INPUT Start Marker
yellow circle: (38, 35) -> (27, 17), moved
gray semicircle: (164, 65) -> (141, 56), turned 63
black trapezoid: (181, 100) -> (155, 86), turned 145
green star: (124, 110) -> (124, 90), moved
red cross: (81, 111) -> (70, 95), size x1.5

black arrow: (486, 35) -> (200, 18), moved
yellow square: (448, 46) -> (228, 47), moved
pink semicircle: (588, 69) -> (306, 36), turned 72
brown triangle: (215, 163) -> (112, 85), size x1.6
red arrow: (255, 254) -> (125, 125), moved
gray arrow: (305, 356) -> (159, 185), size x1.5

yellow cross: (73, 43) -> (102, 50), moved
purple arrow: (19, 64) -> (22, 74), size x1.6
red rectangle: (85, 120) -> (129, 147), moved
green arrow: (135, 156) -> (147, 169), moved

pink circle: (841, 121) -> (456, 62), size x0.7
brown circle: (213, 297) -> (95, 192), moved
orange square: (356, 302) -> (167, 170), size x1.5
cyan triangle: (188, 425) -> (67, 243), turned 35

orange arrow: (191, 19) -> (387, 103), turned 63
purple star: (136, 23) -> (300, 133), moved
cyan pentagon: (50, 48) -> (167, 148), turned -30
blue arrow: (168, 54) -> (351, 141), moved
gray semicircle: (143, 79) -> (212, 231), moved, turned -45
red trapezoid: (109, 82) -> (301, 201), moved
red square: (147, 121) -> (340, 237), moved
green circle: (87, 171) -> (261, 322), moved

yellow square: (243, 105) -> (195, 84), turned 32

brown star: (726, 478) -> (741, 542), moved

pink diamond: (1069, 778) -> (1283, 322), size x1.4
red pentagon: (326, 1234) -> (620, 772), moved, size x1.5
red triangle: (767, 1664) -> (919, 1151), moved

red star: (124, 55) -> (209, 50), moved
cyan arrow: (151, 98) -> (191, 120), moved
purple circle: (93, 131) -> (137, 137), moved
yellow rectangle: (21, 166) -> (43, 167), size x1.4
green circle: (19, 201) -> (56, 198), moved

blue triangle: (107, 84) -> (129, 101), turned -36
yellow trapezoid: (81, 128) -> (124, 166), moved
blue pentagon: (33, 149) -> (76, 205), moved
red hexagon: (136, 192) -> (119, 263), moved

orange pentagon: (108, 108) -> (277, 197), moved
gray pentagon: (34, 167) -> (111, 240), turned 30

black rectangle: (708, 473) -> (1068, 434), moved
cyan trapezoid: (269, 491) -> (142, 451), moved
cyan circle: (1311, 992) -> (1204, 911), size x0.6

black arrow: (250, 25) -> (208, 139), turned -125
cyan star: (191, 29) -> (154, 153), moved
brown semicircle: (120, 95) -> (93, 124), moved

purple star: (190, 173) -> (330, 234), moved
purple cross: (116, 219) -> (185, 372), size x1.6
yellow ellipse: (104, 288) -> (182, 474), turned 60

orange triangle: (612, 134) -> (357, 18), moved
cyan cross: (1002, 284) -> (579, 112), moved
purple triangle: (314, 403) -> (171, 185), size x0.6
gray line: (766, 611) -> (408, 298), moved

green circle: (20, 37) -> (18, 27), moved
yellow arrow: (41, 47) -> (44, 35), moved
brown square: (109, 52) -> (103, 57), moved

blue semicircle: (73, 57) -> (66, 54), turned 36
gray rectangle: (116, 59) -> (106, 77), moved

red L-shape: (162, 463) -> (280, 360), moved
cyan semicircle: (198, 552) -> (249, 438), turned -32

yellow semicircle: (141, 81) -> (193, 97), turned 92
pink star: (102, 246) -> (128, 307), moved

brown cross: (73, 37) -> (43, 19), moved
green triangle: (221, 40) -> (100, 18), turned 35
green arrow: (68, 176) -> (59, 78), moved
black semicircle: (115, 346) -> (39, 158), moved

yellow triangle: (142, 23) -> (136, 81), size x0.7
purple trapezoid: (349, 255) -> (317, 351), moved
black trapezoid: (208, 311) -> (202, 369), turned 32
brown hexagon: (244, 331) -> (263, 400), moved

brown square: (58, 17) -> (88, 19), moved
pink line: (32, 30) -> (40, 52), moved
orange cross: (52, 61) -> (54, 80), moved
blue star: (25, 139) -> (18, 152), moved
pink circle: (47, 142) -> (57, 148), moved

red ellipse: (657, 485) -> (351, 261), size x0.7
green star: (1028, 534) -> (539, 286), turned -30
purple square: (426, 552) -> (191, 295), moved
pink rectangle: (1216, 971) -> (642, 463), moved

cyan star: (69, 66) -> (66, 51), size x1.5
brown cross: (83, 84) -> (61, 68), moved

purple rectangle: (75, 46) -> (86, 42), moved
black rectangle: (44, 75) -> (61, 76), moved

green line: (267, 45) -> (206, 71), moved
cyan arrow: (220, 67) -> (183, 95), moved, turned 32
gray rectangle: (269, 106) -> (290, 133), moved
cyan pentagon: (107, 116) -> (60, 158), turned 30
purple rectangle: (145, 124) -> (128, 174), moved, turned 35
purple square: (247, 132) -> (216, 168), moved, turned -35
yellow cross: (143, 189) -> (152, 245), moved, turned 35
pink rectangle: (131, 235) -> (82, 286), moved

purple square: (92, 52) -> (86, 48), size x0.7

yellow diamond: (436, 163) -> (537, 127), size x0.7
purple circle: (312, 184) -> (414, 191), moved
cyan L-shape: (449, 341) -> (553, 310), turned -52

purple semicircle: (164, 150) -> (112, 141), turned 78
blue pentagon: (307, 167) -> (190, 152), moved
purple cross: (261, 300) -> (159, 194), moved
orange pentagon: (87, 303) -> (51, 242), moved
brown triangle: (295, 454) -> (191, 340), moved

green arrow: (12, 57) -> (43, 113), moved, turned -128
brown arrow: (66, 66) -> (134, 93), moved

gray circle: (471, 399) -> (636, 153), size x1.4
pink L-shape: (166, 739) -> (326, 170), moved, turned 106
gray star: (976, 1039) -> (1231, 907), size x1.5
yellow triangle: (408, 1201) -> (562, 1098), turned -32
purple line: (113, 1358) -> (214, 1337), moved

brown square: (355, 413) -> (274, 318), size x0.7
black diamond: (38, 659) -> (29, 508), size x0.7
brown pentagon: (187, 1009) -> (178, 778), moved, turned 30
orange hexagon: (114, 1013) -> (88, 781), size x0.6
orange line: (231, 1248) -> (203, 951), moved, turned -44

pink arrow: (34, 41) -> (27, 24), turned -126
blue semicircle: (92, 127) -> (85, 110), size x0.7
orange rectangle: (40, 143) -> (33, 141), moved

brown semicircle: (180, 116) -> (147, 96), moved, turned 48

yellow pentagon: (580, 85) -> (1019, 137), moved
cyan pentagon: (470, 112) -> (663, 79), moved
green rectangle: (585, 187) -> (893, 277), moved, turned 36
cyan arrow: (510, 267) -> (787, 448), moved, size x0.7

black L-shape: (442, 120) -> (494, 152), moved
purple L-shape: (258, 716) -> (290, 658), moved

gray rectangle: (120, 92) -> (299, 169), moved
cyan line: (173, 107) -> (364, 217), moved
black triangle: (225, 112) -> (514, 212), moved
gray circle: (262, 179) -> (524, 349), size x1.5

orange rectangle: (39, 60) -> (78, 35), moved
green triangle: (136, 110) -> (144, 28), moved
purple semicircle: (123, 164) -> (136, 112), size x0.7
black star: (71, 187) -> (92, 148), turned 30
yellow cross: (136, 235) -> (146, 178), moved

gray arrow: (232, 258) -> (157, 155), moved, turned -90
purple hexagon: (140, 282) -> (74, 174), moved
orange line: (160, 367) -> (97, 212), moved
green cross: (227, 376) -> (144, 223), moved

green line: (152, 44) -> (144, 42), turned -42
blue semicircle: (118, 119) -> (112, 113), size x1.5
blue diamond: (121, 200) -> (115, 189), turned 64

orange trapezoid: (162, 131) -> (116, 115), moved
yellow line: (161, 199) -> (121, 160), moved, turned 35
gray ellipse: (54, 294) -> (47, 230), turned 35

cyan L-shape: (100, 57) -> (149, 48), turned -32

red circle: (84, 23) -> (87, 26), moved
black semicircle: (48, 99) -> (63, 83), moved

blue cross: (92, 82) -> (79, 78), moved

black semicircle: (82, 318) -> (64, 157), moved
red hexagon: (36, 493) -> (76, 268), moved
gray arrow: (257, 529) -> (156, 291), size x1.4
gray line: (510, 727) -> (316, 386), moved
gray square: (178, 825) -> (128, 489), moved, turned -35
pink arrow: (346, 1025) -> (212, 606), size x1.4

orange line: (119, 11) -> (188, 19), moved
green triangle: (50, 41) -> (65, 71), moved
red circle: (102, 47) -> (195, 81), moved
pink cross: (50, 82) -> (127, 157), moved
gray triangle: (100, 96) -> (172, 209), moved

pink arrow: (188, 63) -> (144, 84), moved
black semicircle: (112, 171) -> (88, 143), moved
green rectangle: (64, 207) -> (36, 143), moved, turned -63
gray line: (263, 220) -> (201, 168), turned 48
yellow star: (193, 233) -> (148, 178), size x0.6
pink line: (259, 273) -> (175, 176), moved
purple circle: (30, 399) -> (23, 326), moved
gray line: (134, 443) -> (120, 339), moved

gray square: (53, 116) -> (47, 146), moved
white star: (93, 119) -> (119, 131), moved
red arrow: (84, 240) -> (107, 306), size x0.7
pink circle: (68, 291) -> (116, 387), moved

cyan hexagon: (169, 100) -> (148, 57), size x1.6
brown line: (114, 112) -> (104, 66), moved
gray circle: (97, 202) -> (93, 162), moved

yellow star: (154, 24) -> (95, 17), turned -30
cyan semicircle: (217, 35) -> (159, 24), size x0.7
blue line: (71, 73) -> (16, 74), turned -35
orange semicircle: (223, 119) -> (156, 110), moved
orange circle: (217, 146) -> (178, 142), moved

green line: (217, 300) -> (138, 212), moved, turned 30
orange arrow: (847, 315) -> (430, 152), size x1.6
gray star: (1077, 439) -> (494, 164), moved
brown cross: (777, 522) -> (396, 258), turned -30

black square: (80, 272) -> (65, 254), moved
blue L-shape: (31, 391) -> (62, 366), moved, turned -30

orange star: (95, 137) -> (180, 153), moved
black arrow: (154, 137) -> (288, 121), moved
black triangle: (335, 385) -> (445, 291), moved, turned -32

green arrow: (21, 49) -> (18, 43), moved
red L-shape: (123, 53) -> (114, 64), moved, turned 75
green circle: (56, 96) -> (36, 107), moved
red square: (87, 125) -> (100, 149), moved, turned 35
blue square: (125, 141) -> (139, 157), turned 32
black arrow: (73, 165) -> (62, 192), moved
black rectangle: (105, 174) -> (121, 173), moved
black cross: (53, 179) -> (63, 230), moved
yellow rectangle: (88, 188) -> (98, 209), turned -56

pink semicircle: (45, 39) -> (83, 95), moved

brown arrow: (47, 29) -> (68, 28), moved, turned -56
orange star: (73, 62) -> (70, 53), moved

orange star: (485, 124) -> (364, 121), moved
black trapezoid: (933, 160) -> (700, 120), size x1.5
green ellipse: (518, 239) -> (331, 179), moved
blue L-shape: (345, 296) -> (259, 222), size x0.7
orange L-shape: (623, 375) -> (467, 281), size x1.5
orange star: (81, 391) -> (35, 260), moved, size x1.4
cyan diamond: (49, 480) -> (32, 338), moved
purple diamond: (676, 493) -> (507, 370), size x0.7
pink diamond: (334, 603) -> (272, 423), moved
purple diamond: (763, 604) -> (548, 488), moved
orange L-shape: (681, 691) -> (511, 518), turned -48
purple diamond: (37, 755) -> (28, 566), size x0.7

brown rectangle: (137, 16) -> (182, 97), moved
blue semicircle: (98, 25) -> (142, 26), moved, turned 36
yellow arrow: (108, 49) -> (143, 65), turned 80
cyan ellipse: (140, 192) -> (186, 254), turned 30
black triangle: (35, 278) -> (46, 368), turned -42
INPUT End Marker
**PROBLEM**
Only an exact copy of the listing above, from its first line up to and including the line with "purple star: (136, 23) -> (300, 133), moved", counts as the answer.

**REPLY**
yellow circle: (38, 35) -> (27, 17), moved
gray semicircle: (164, 65) -> (141, 56), turned 63
black trapezoid: (181, 100) -> (155, 86), turned 145
green star: (124, 110) -> (124, 90), moved
red cross: (81, 111) -> (70, 95), size x1.5

black arrow: (486, 35) -> (200, 18), moved
yellow square: (448, 46) -> (228, 47), moved
pink semicircle: (588, 69) -> (306, 36), turned 72
brown triangle: (215, 163) -> (112, 85), size x1.6
red arrow: (255, 254) -> (125, 125), moved
gray arrow: (305, 356) -> (159, 185), size x1.5

yellow cross: (73, 43) -> (102, 50), moved
purple arrow: (19, 64) -> (22, 74), size x1.6
red rectangle: (85, 120) -> (129, 147), moved
green arrow: (135, 156) -> (147, 169), moved

pink circle: (841, 121) -> (456, 62), size x0.7
brown circle: (213, 297) -> (95, 192), moved
orange square: (356, 302) -> (167, 170), size x1.5
cyan triangle: (188, 425) -> (67, 243), turned 35

orange arrow: (191, 19) -> (387, 103), turned 63
purple star: (136, 23) -> (300, 133), moved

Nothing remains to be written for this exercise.